Write out the records that appear below, verbatim and complete, but without pictures.

/---

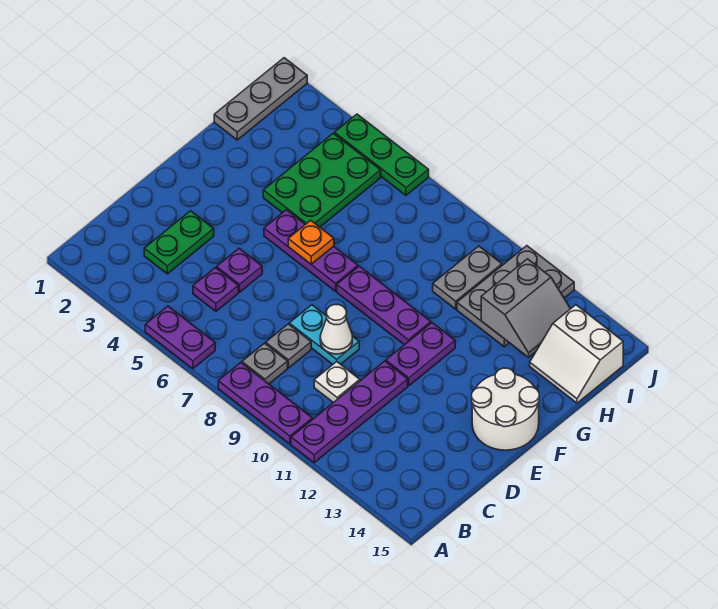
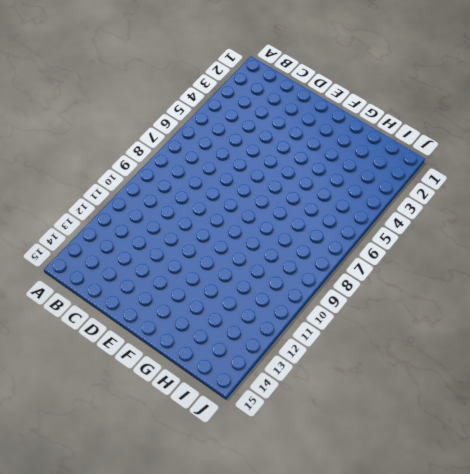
none -> purple plate A5:A6 level 1
none -> purple plate A8:A10 level 1
none -> purple plate A11:D11 level 1

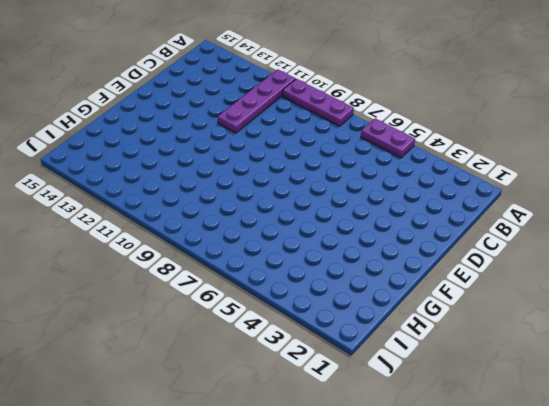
none -> grey plate B8 level 1
none -> green plate C3:D3 level 1
none -> purple plate C5 level 1

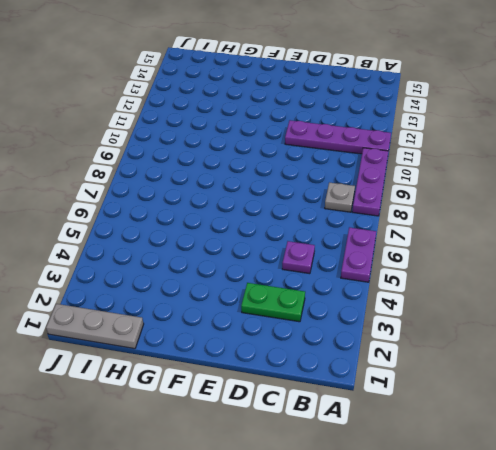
none -> grey plate C8 level 1
none -> white plate C10 level 1
none -> purple plate D5 level 1

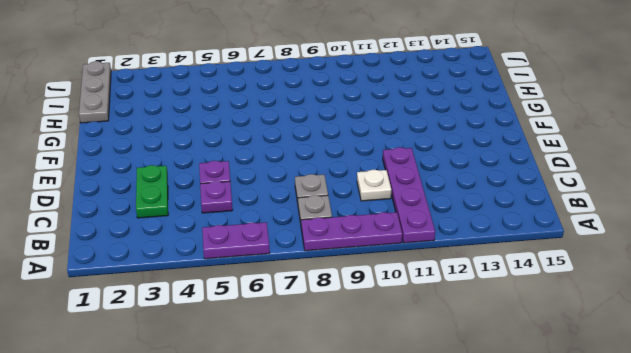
none -> cyan plate D8:D9 level 1
none -> purple plate E11:F11 level 1
none -> white round brick E14:F15 level 1

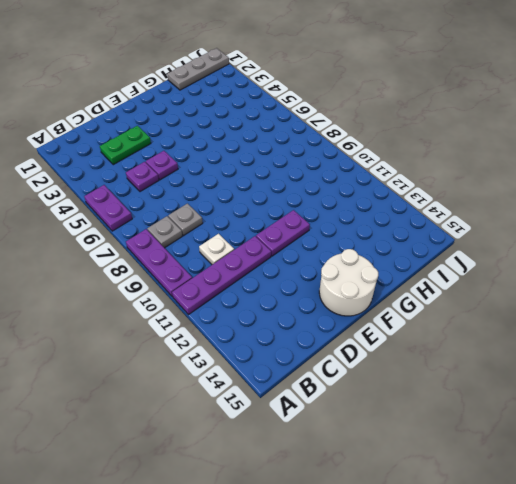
none -> cyan plate D8:D9 level 1
none -> purple plate F5:F7 level 1
none -> purple plate F8:F10 level 1

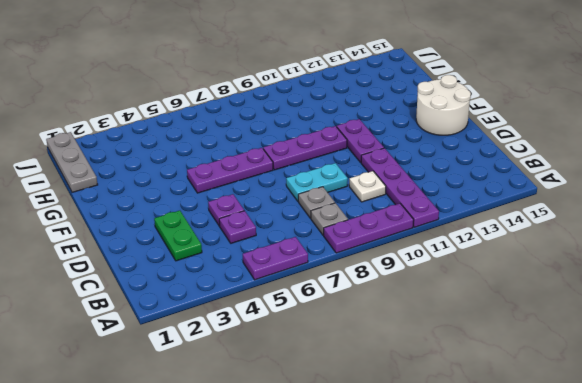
none -> green plate G4:I5 level 1
none -> grey plate H10:I10 level 1
none -> grey plate H11:J12 level 1

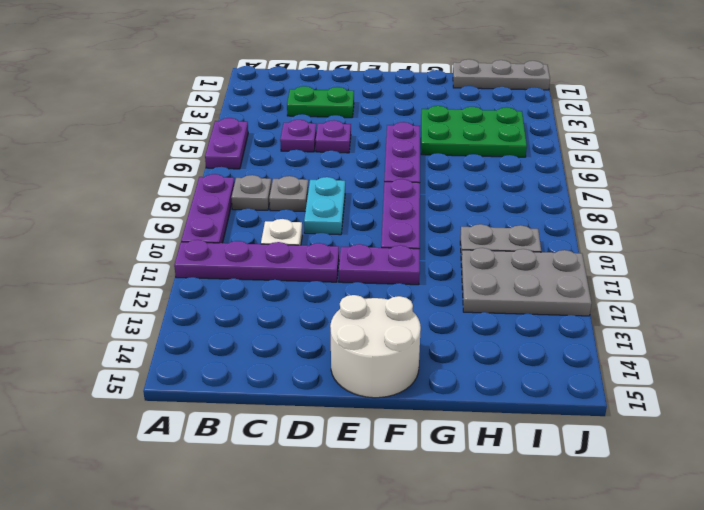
none -> white slope H14:I15 level 1 top I
none -> green plate J4:J6 level 1
none -> white cone D9 level 2

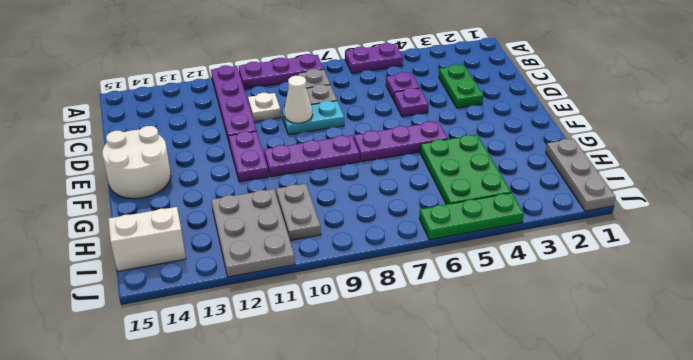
none -> orange plate F6 level 2
none -> grey slope H12:I13 level 2 top 12

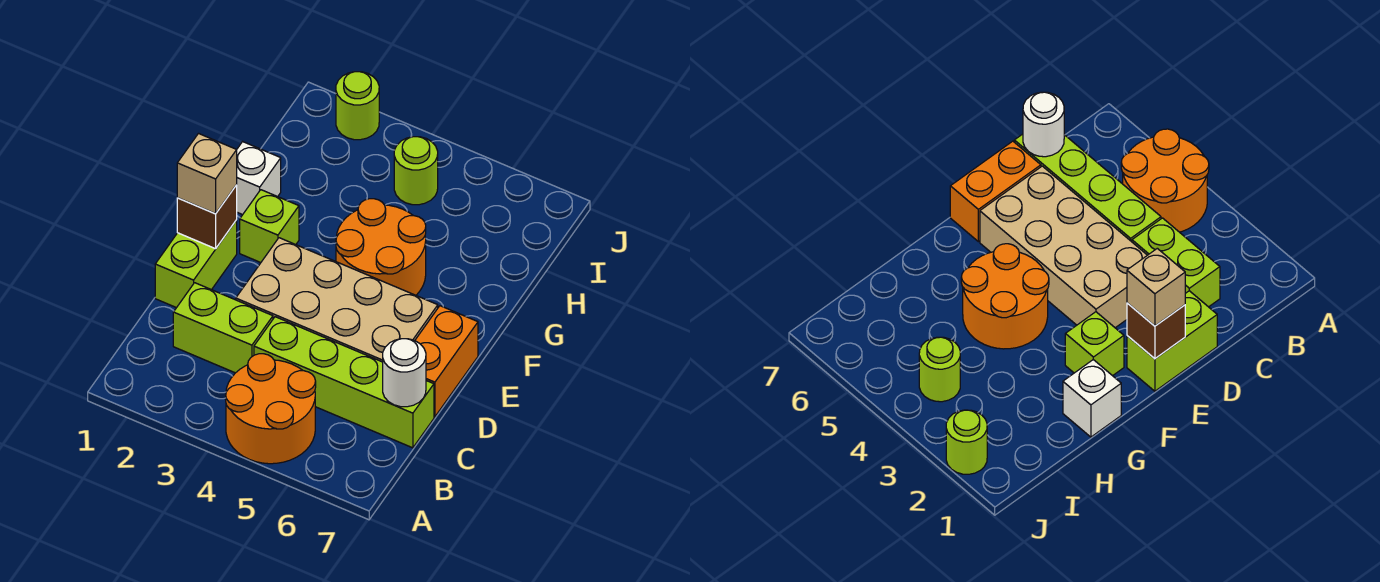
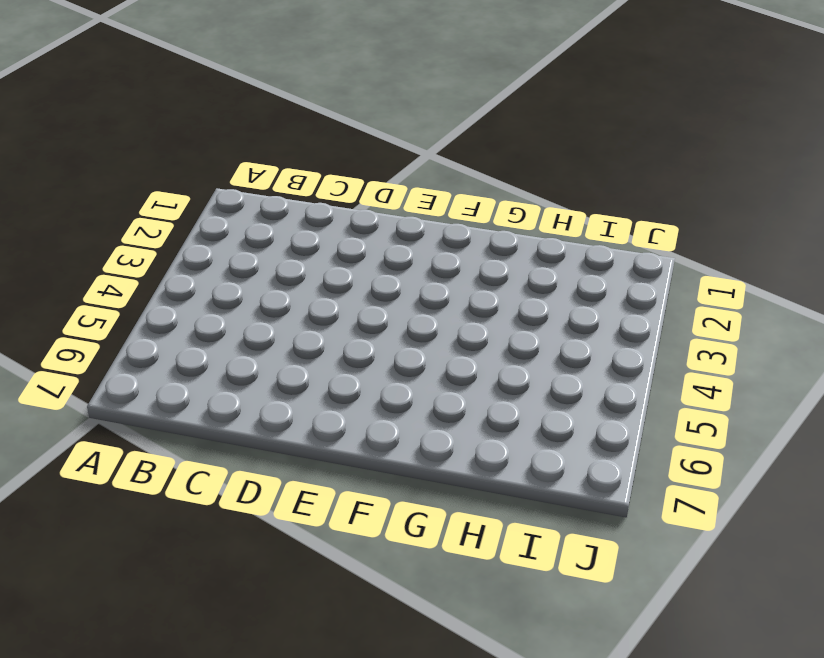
none -> orange round brick A4:B5 level 1
none -> lime brick C2:C3 level 1
none -> lime brick C4:C7 level 1

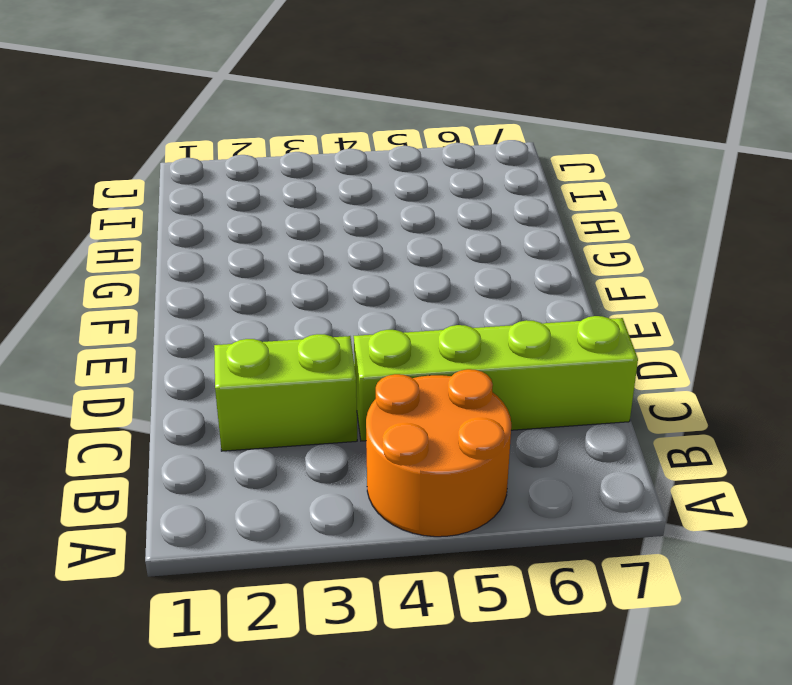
none -> lime brick D1:E1 level 1
none -> tan brick D3:E6 level 1
none -> orange brick D7:E7 level 1

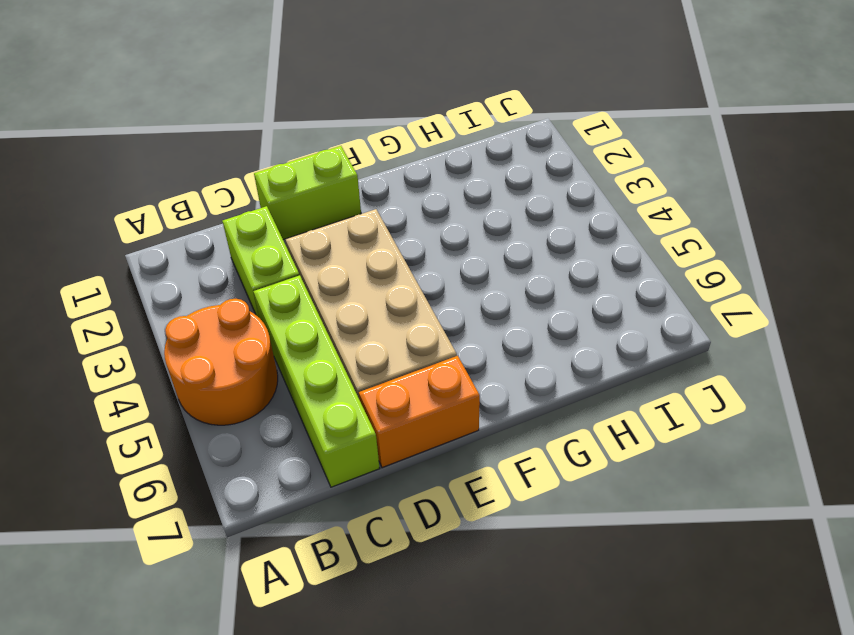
none -> lime brick F2 level 1
none -> orange round brick F4:G5 level 1
none -> white brick G1 level 1

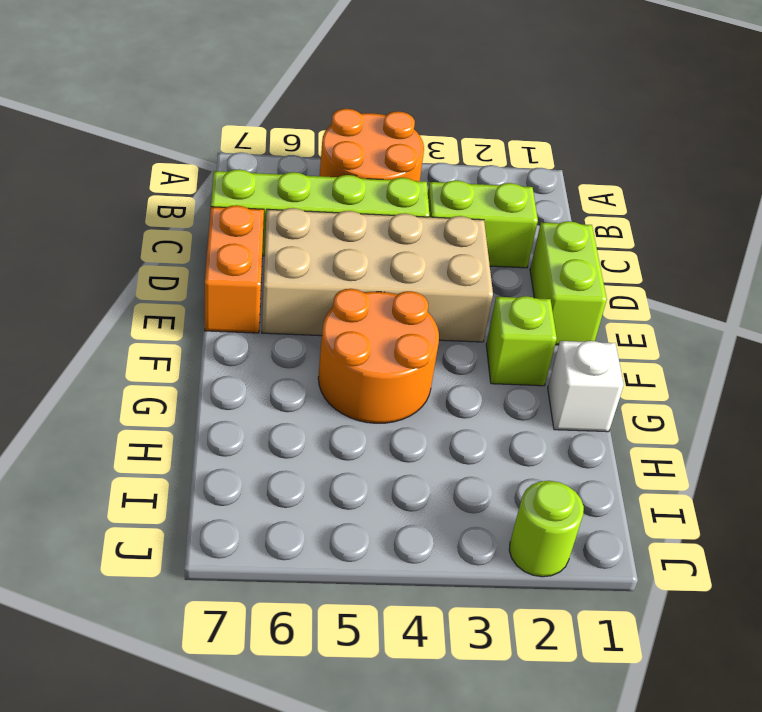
none -> lime round brick I4 level 1
none -> white round brick C7 level 2
none -> brown brick E1 level 2

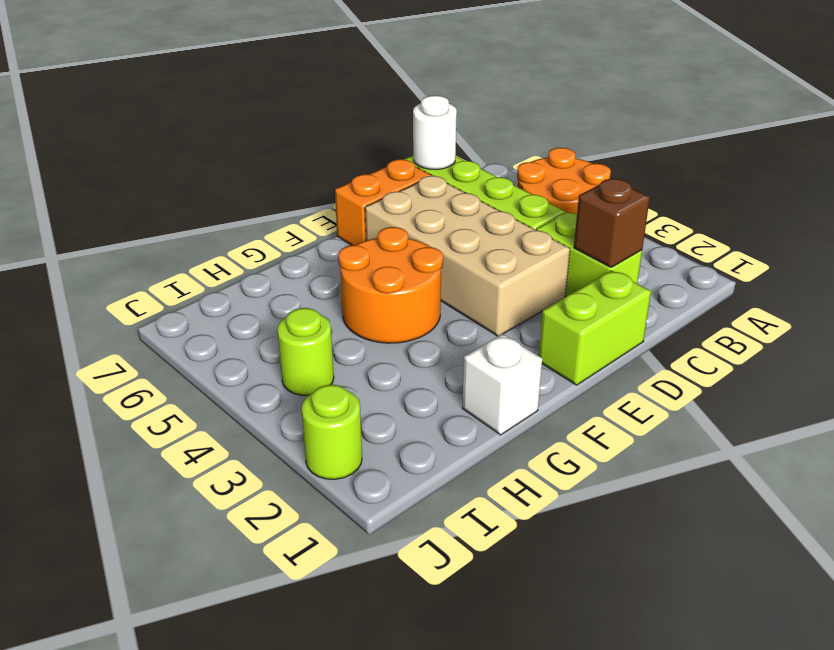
brown brick C2 level 2 -> brown brick E1 level 2
none -> lime brick F2 level 1
none -> tan brick E1 level 3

\---

*Solved exercise*.
none -> purple plate A5:A6 level 1
none -> purple plate A8:A10 level 1
none -> purple plate A11:D11 level 1

none -> grey plate B8 level 1
none -> green plate C3:D3 level 1
none -> purple plate C5 level 1

none -> grey plate C8 level 1
none -> white plate C10 level 1
none -> purple plate D5 level 1

none -> cyan plate D8:D9 level 1
none -> purple plate E11:F11 level 1
none -> white round brick E14:F15 level 1

none -> cyan plate D8:D9 level 1
none -> purple plate F5:F7 level 1
none -> purple plate F8:F10 level 1

none -> green plate G4:I5 level 1
none -> grey plate H10:I10 level 1
none -> grey plate H11:J12 level 1

none -> white slope H14:I15 level 1 top I
none -> green plate J4:J6 level 1
none -> white cone D9 level 2

none -> orange plate F6 level 2
none -> grey slope H12:I13 level 2 top 12

none -> orange round brick A4:B5 level 1
none -> lime brick C2:C3 level 1
none -> lime brick C4:C7 level 1

none -> lime brick D1:E1 level 1
none -> tan brick D3:E6 level 1
none -> orange brick D7:E7 level 1

none -> lime brick F2 level 1
none -> orange round brick F4:G5 level 1
none -> white brick G1 level 1

none -> lime round brick I4 level 1
none -> white round brick C7 level 2
none -> brown brick E1 level 2

brown brick C2 level 2 -> brown brick E1 level 2
none -> lime brick F2 level 1
none -> tan brick E1 level 3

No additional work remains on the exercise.